## What you are asked to do:
Among the lines below, restate word for word only those from the line with "lime brick E7:G7" through the line with "black brick J1", with both end lines kept.
::: Source data :::
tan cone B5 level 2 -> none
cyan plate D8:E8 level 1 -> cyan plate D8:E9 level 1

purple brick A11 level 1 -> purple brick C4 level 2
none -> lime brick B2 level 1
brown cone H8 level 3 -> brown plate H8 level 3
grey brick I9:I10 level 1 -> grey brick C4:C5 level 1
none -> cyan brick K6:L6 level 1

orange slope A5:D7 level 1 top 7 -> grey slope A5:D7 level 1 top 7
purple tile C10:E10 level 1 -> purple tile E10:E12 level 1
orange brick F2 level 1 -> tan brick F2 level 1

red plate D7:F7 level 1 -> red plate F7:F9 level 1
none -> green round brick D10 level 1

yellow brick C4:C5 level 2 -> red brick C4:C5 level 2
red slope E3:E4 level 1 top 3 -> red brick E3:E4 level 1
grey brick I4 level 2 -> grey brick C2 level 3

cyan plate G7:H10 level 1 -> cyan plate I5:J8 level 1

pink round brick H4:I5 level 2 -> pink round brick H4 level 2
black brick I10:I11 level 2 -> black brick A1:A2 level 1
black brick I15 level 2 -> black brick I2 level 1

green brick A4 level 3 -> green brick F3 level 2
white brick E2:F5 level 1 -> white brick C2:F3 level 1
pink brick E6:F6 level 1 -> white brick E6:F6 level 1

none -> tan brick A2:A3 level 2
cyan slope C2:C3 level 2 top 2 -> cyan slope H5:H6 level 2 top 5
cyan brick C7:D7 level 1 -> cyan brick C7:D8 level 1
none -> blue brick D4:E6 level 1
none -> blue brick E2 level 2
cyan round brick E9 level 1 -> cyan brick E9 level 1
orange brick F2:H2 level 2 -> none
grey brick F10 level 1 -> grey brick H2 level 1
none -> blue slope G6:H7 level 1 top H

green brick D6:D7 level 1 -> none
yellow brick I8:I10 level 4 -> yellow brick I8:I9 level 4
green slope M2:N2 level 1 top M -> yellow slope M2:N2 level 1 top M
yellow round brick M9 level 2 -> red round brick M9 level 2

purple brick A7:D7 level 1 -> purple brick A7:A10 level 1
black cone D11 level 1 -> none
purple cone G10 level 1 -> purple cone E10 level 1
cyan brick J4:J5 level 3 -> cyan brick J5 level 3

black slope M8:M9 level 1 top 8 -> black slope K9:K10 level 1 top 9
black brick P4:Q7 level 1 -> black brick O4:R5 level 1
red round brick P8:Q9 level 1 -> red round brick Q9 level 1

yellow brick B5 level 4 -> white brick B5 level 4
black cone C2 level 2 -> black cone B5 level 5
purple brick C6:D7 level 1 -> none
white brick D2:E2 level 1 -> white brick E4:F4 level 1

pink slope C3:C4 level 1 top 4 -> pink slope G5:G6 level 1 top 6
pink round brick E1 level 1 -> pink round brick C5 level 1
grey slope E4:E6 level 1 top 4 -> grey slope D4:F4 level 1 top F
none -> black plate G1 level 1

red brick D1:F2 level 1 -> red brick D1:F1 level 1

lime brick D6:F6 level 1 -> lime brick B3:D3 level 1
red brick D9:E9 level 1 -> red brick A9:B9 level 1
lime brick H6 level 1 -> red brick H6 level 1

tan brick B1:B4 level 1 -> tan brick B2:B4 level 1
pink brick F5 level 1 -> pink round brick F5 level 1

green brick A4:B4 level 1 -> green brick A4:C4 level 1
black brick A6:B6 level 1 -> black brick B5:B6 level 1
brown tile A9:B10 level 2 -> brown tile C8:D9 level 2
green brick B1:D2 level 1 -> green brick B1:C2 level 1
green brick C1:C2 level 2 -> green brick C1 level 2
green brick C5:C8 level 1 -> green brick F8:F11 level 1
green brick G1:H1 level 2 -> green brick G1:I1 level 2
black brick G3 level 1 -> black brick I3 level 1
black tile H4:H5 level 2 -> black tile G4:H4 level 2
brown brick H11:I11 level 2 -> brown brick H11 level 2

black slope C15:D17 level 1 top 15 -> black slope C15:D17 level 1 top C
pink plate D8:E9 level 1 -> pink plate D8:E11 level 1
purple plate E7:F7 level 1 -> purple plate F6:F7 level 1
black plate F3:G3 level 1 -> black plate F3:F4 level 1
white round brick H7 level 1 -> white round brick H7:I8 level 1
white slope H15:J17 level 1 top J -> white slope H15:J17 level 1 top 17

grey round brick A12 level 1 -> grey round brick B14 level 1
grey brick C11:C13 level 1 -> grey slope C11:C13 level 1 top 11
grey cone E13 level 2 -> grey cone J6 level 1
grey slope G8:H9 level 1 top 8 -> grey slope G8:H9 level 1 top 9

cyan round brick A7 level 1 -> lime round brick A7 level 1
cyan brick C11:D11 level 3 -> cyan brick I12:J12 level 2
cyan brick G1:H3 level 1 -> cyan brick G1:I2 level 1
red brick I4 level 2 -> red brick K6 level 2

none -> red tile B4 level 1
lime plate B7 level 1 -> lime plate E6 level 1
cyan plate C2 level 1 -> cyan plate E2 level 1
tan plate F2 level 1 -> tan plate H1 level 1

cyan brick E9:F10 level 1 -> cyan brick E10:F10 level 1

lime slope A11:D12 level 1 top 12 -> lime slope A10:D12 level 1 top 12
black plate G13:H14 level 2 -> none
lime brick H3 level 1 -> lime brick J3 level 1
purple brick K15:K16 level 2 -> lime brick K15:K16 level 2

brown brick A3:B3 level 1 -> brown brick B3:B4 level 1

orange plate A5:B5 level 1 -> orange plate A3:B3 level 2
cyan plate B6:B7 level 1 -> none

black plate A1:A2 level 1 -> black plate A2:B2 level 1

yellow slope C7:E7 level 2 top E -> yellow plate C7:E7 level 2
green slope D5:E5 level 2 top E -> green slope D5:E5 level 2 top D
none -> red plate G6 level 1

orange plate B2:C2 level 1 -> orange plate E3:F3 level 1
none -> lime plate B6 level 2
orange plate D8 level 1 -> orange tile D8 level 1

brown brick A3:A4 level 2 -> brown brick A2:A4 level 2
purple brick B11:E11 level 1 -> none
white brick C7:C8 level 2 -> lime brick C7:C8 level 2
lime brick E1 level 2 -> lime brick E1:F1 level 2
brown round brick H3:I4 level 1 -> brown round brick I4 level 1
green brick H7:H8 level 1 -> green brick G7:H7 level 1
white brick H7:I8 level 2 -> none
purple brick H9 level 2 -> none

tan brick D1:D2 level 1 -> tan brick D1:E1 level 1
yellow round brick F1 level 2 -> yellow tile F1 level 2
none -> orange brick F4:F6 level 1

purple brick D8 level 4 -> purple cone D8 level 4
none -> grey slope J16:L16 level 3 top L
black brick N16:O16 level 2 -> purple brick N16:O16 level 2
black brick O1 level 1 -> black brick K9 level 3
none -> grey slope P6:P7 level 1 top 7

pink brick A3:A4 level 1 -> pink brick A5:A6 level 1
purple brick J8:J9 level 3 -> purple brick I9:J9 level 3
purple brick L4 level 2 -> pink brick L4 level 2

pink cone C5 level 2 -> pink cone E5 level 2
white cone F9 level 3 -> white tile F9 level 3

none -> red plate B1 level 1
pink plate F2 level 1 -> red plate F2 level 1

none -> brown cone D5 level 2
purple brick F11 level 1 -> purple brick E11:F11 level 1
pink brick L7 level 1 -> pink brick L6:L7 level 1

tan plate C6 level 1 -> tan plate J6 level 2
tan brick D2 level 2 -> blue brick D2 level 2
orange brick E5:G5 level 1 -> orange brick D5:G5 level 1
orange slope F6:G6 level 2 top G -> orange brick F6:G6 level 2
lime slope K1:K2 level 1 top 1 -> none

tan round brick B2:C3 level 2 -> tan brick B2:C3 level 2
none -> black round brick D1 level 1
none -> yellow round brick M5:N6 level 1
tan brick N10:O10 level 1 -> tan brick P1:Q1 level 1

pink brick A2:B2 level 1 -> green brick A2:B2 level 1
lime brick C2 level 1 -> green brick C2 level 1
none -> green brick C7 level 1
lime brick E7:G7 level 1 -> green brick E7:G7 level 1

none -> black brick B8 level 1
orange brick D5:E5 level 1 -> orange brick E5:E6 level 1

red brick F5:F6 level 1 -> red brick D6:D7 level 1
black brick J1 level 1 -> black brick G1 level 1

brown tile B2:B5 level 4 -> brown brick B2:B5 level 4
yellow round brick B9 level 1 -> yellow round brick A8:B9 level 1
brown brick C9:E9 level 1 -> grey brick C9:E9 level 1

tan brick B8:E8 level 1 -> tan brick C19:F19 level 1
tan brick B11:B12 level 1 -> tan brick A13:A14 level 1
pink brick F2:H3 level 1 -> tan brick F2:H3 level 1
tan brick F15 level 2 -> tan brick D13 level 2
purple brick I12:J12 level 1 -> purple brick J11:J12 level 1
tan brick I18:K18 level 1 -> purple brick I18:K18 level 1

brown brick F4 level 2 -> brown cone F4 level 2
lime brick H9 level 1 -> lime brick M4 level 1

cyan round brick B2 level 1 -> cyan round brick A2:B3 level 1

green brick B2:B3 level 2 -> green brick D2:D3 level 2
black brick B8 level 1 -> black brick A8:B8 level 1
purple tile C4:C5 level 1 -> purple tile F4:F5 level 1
:::
## Solved exercise:
lime brick E7:G7 level 1 -> green brick E7:G7 level 1

none -> black brick B8 level 1
orange brick D5:E5 level 1 -> orange brick E5:E6 level 1

red brick F5:F6 level 1 -> red brick D6:D7 level 1
black brick J1 level 1 -> black brick G1 level 1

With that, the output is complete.